▸ **THE TASK**
Restate word for word only the lines from the one with "AUDIO1 pin RX: D10 -> TX" through the end of the records; no pictures belong in the copy.

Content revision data
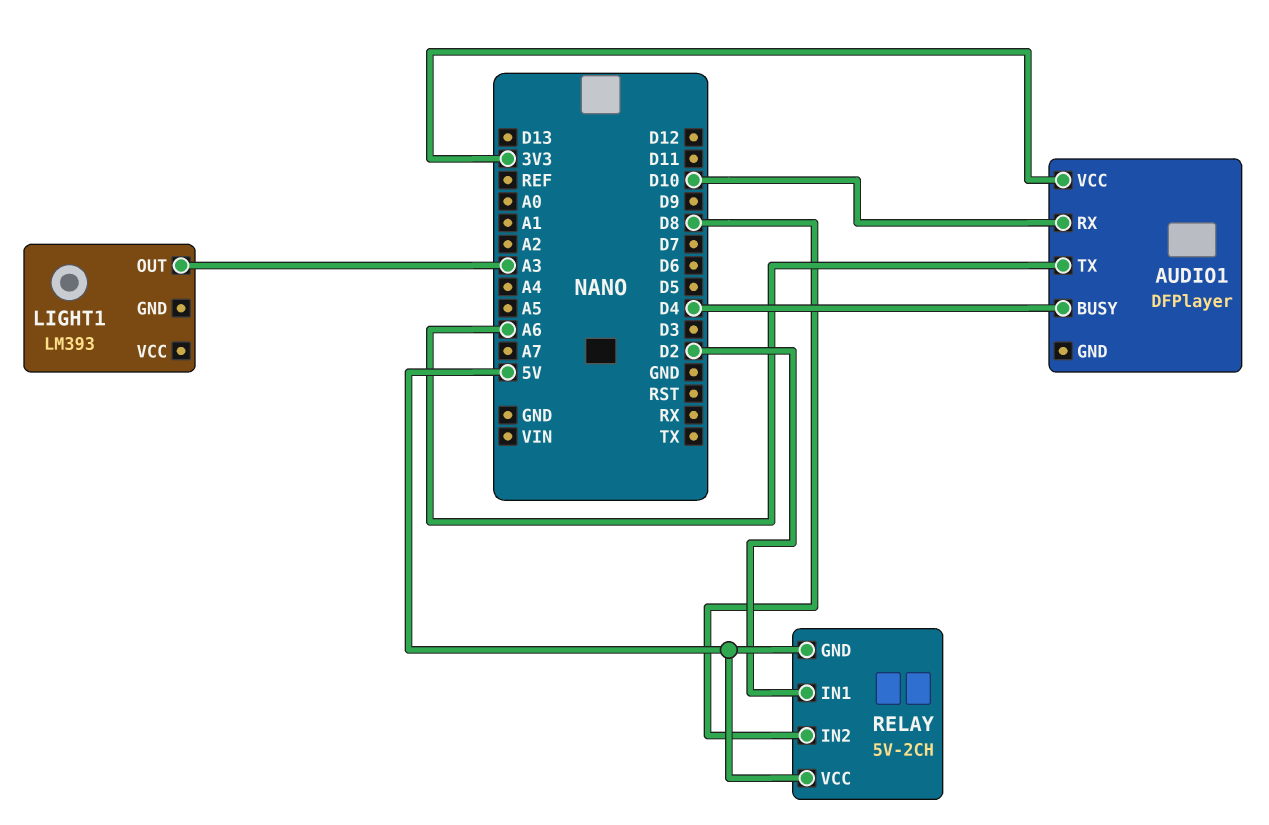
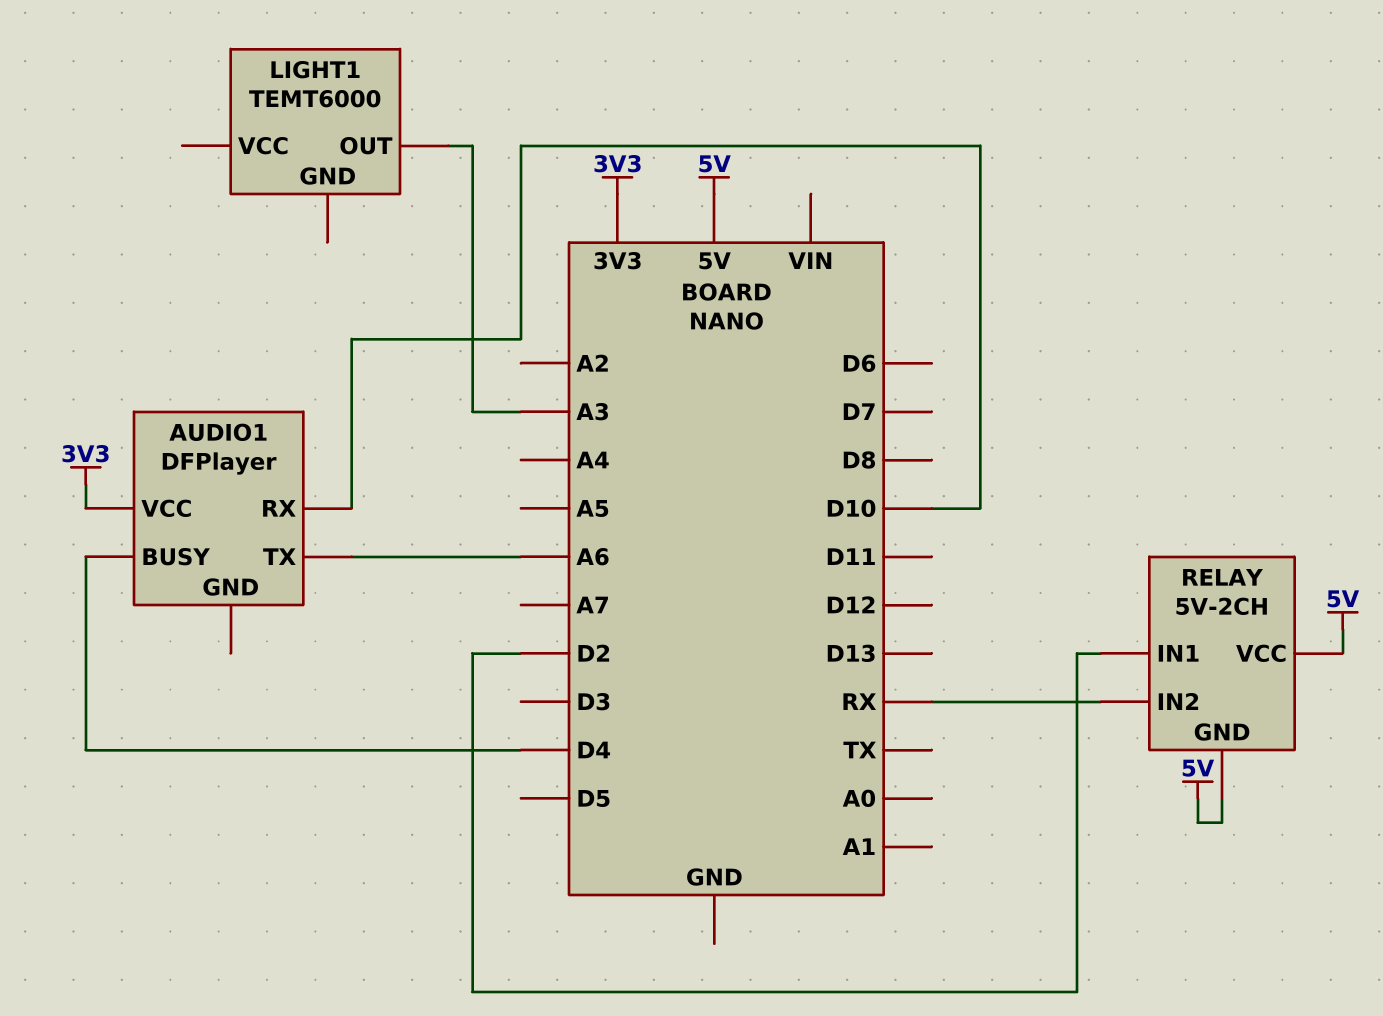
LIGHT1: LM393 -> TEMT6000
RELAY pin IN2: D8 -> RX

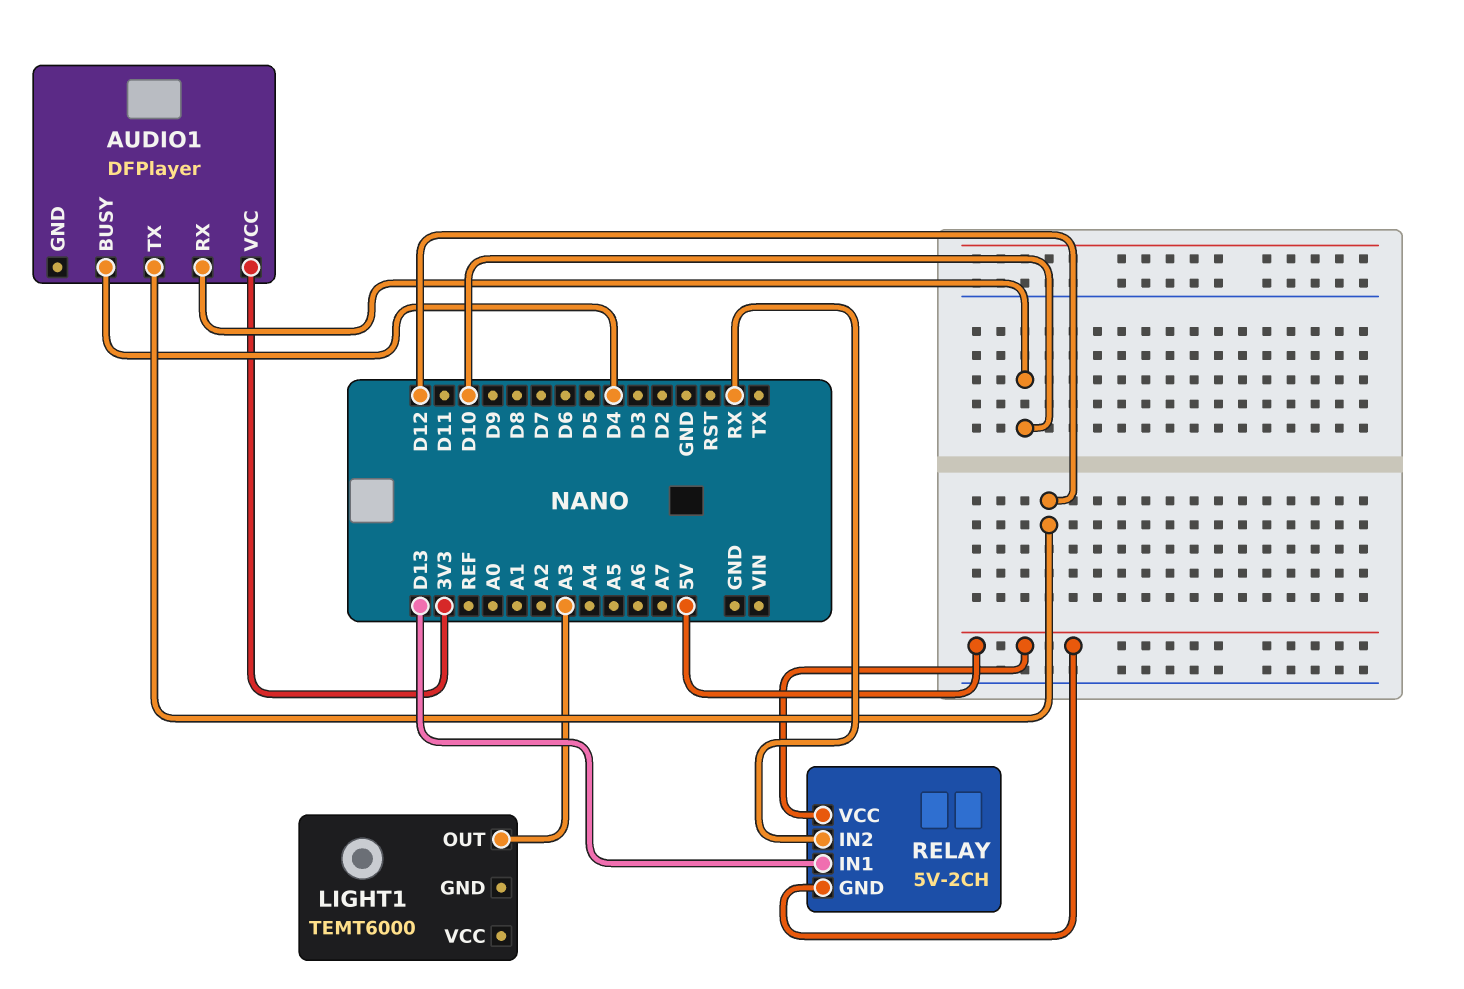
AUDIO1 pin TX: A6 -> D12
RELAY pin IN1: D2 -> D13

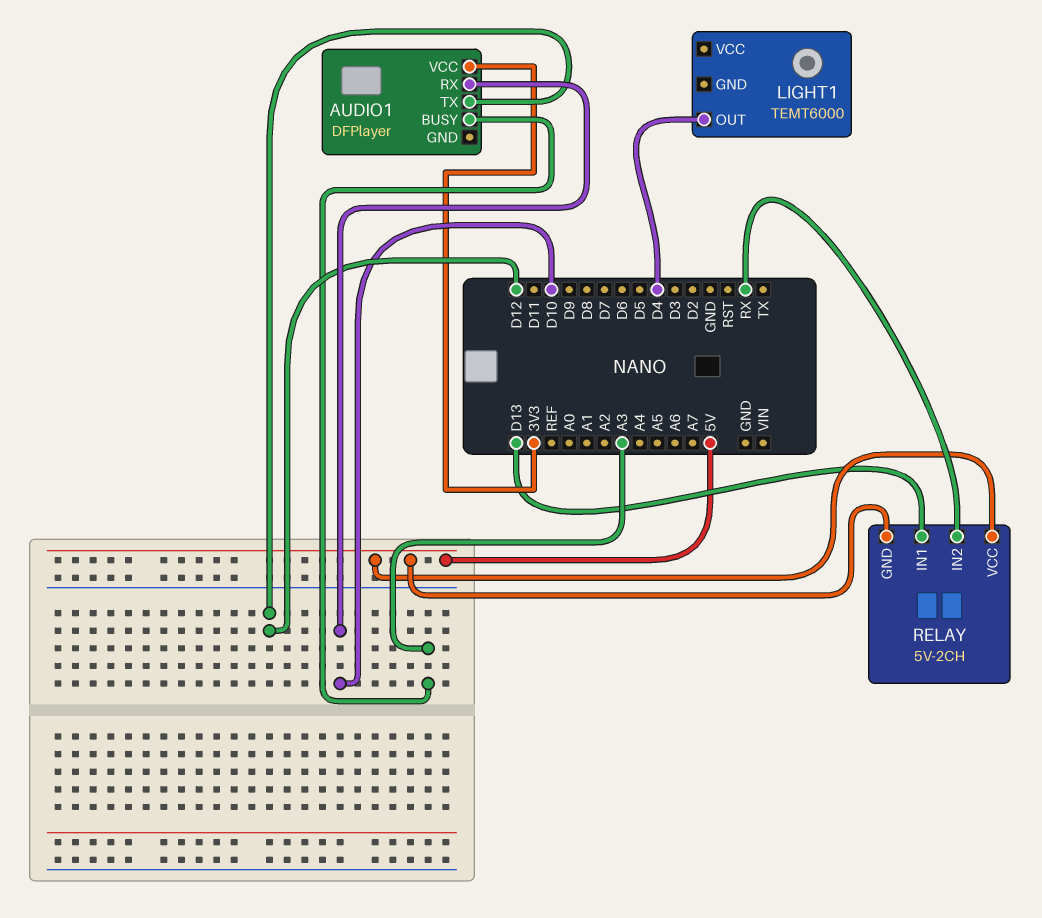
AUDIO1 pin BUSY: D4 -> A3
LIGHT1 pin OUT: A3 -> D4

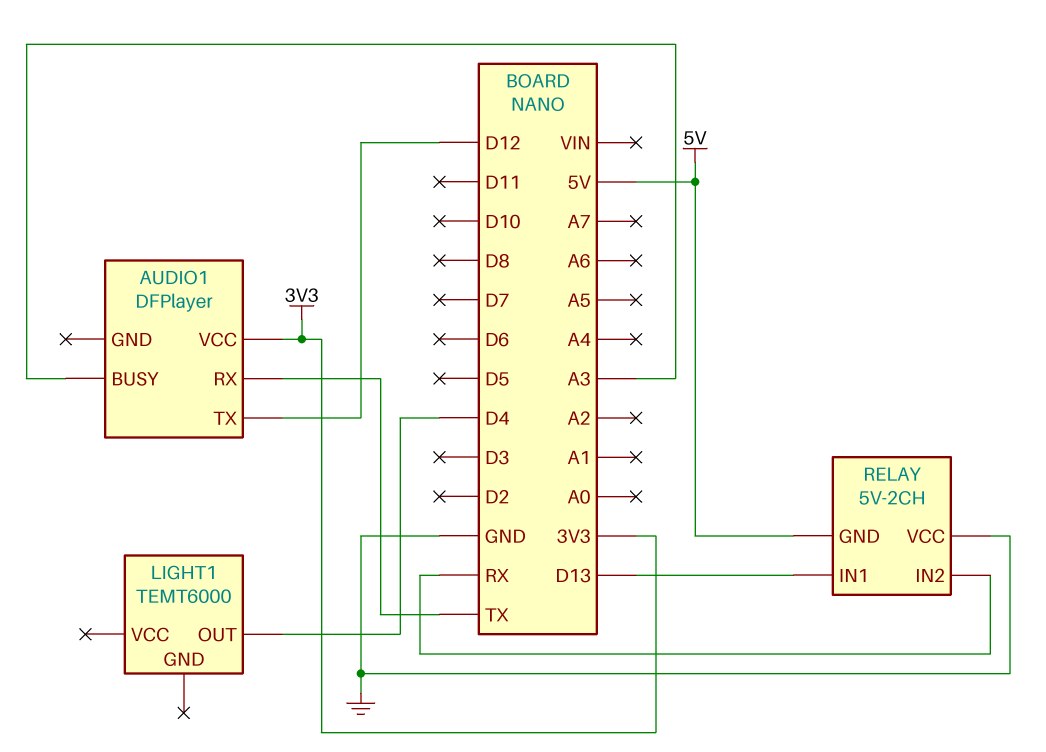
AUDIO1 pin RX: D10 -> TX
RELAY pin VCC: 5V -> GND

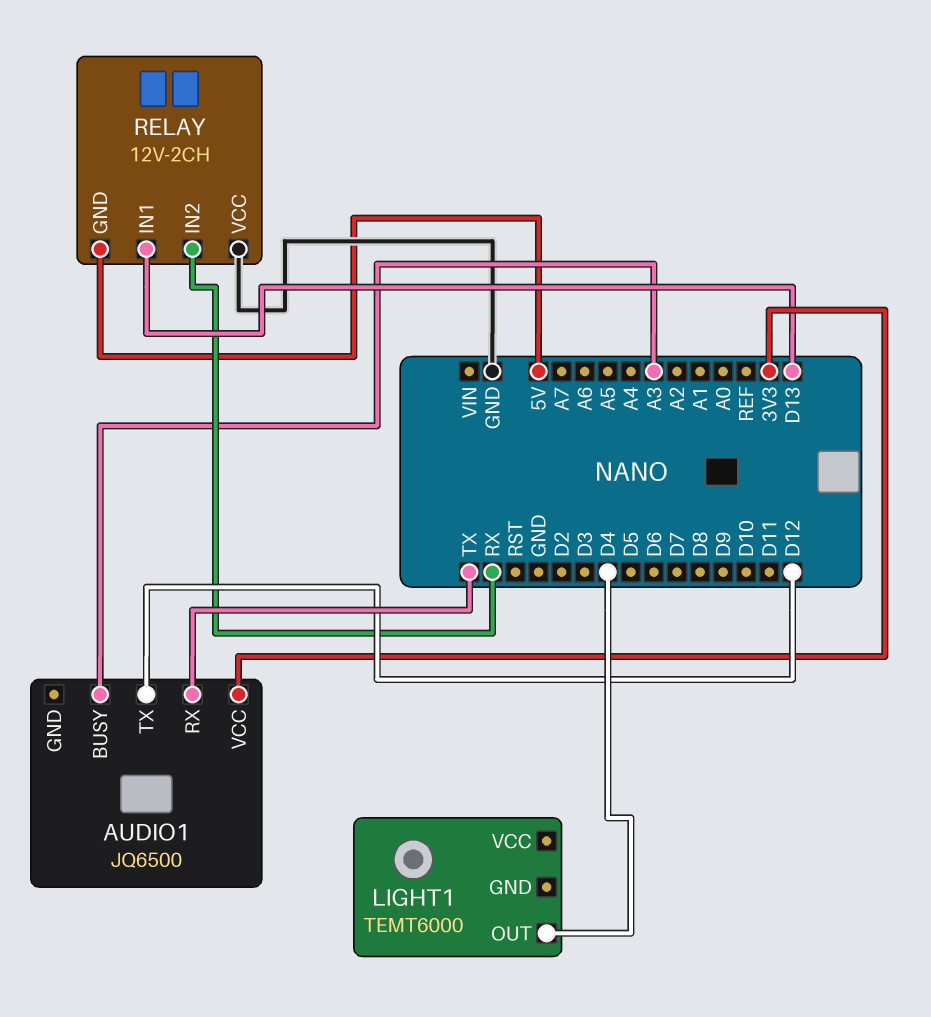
AUDIO1: DFPlayer -> JQ6500
RELAY: 5V-2CH -> 12V-2CH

▸ **WRITTEN SOLUTION**
AUDIO1 pin RX: D10 -> TX
RELAY pin VCC: 5V -> GND

AUDIO1: DFPlayer -> JQ6500
RELAY: 5V-2CH -> 12V-2CH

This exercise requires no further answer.